Required work = Leave out the pictures, and retype the remaining data exactly.

··· Record set ···

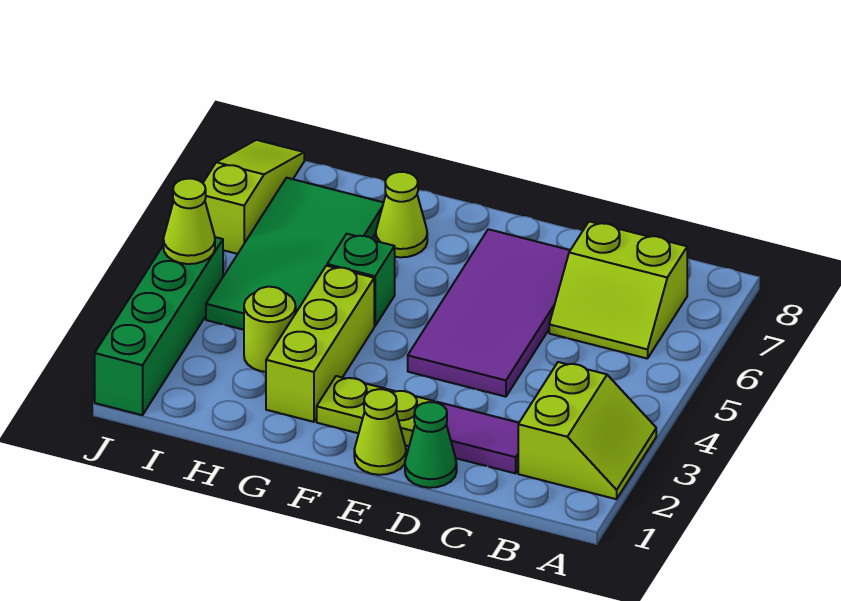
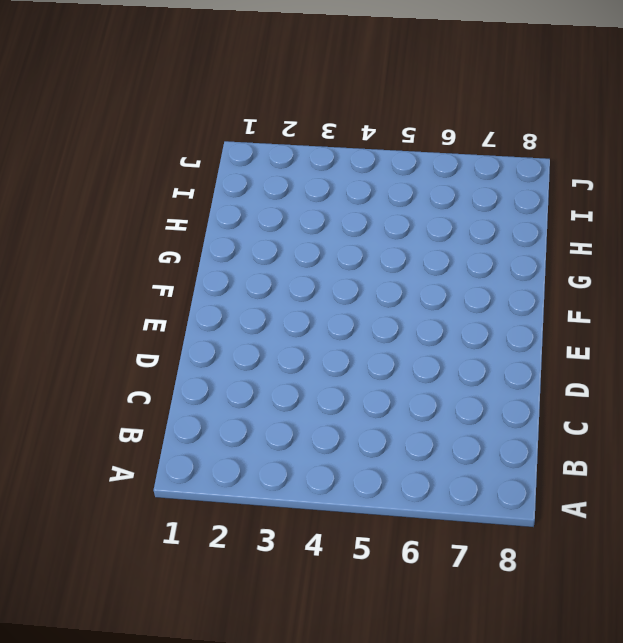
none -> lime 2x2 slope [518,362,656,499]
none -> lime 2x2 slope [549,221,687,359]
none -> purple 1x2 tile [436,402,519,473]

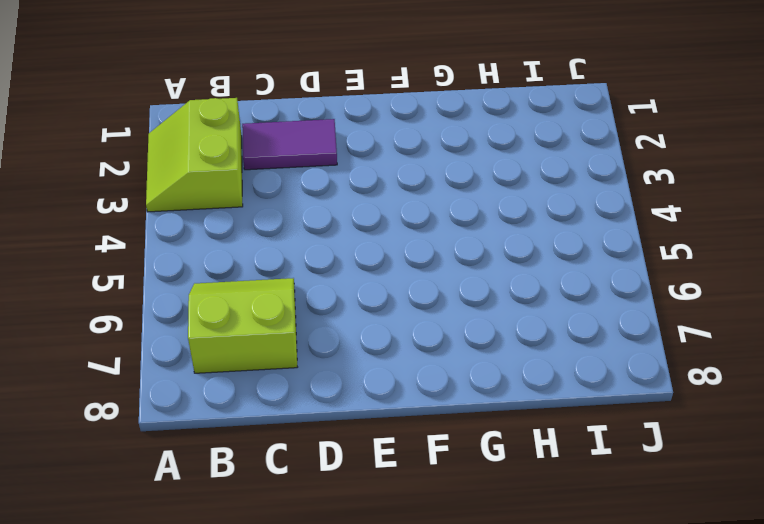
none -> green 1x1 cone [405,402,457,488]
none -> purple 2x4 tile [408,229,570,397]
none -> lime 1x1 cone [354,389,406,475]

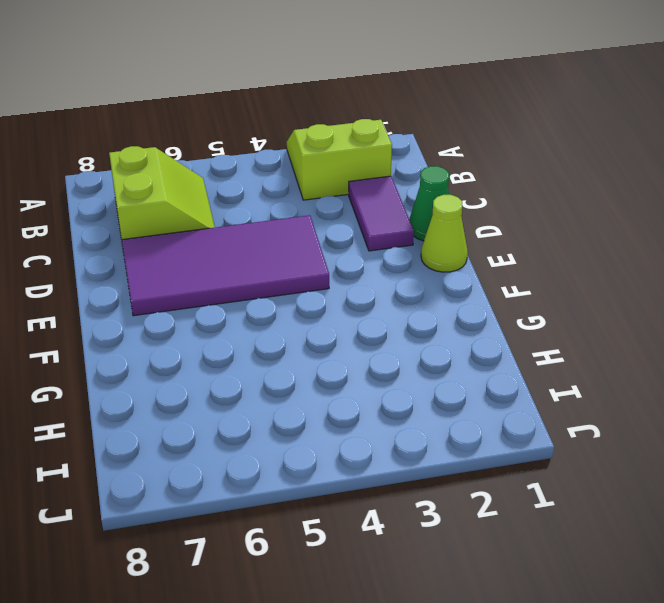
none -> lime 1x2 plate [317,376,434,446]
none -> lime 1x3 brick [266,266,374,422]
none -> green 1x1 brick [327,234,395,326]

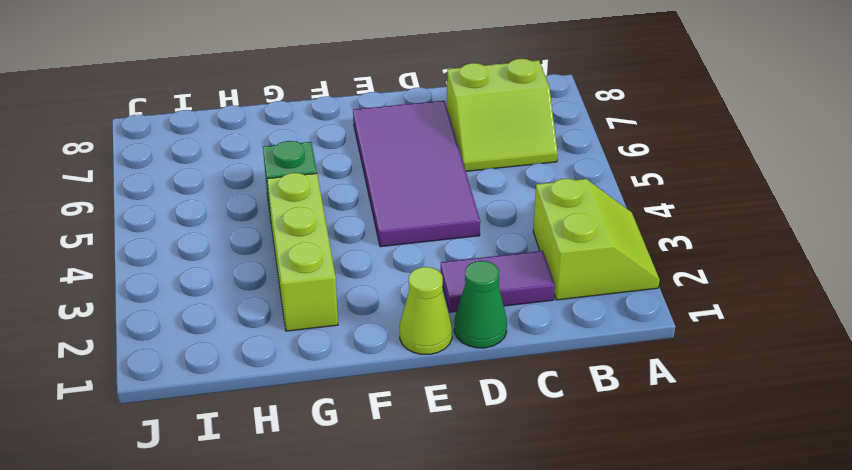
none -> lime 1x2 plate [317,376,434,446]
none -> lime 1x1 cone [376,172,427,257]
none -> lime 1x1 round brick [244,287,296,372]

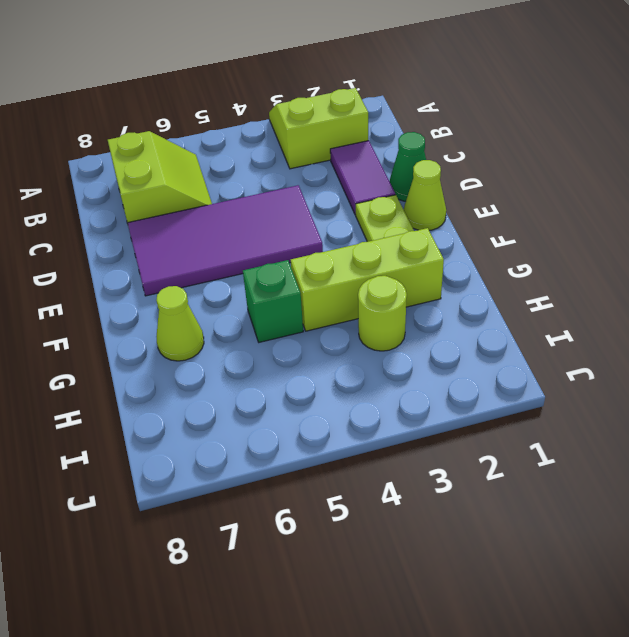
none -> green 2x4 tile [206,178,384,330]
none -> green 1x4 brick [95,237,223,415]
none -> lime 1x3 slope [203,140,304,254]

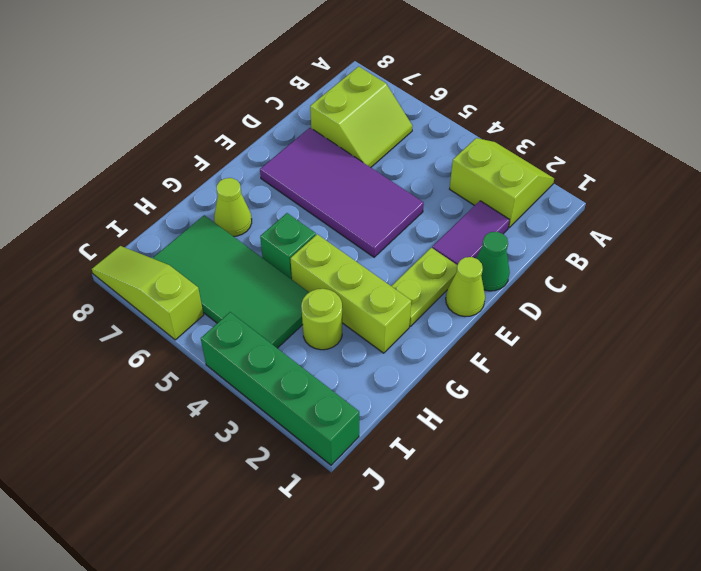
none -> lime 1x1 cone [163,179,215,264]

···

Finished exercise =
none -> lime 2x2 slope [518,362,656,499]
none -> lime 2x2 slope [549,221,687,359]
none -> purple 1x2 tile [436,402,519,473]

none -> green 1x1 cone [405,402,457,488]
none -> purple 2x4 tile [408,229,570,397]
none -> lime 1x1 cone [354,389,406,475]

none -> lime 1x2 plate [317,376,434,446]
none -> lime 1x3 brick [266,266,374,422]
none -> green 1x1 brick [327,234,395,326]

none -> lime 1x2 plate [317,376,434,446]
none -> lime 1x1 cone [376,172,427,257]
none -> lime 1x1 round brick [244,287,296,372]

none -> green 2x4 tile [206,178,384,330]
none -> green 1x4 brick [95,237,223,415]
none -> lime 1x3 slope [203,140,304,254]

none -> lime 1x1 cone [163,179,215,264]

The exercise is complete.